- **RECORDS**:

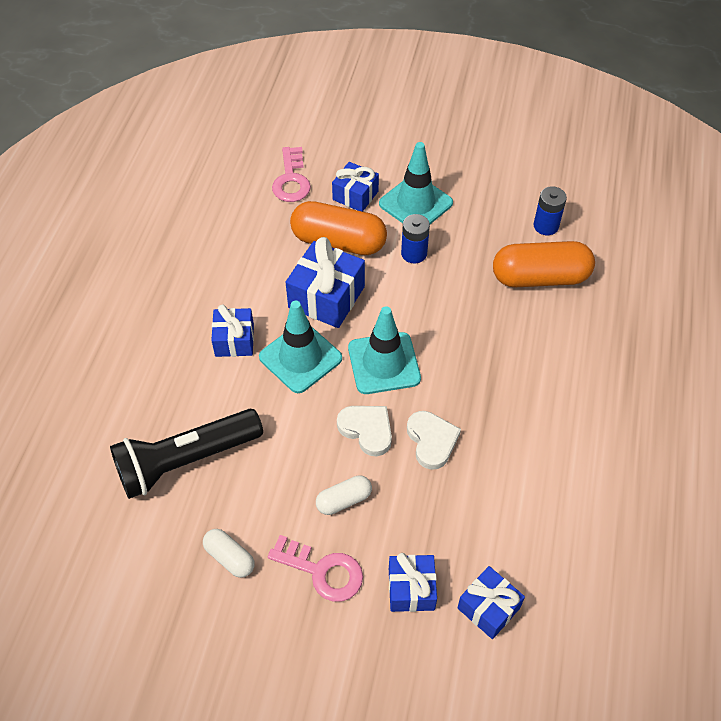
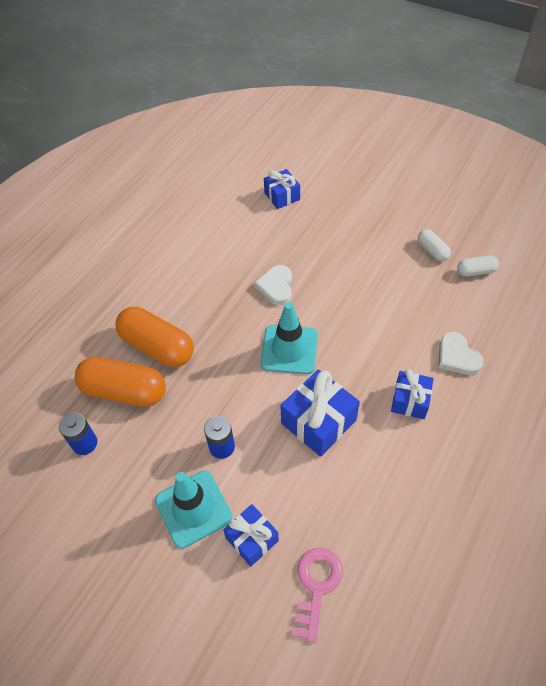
camera: 160 degrees left, 0 degrees up
black flashlight [110,409,263,499] -> none
turquoise traffic cone [259,301,342,393] -> none
pink key [268,535,363,602] -> none
orange capsule [290,201,387,255] -> orange capsule moved to [115,307,194,367]
white capsule [316,475,372,515] -> white capsule moved to [457,256,499,277]
white heart [337,406,392,456] -> white heart moved to [439,332,484,375]
blue gift [389,553,437,612] -> none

- **WORK TO BE COMPLETED**: I'd like the material above repeated exactly, with the pictures omitted.

- **ANSWER SPACE**:
camera: 160 degrees left, 0 degrees up
black flashlight [110,409,263,499] -> none
turquoise traffic cone [259,301,342,393] -> none
pink key [268,535,363,602] -> none
orange capsule [290,201,387,255] -> orange capsule moved to [115,307,194,367]
white capsule [316,475,372,515] -> white capsule moved to [457,256,499,277]
white heart [337,406,392,456] -> white heart moved to [439,332,484,375]
blue gift [389,553,437,612] -> none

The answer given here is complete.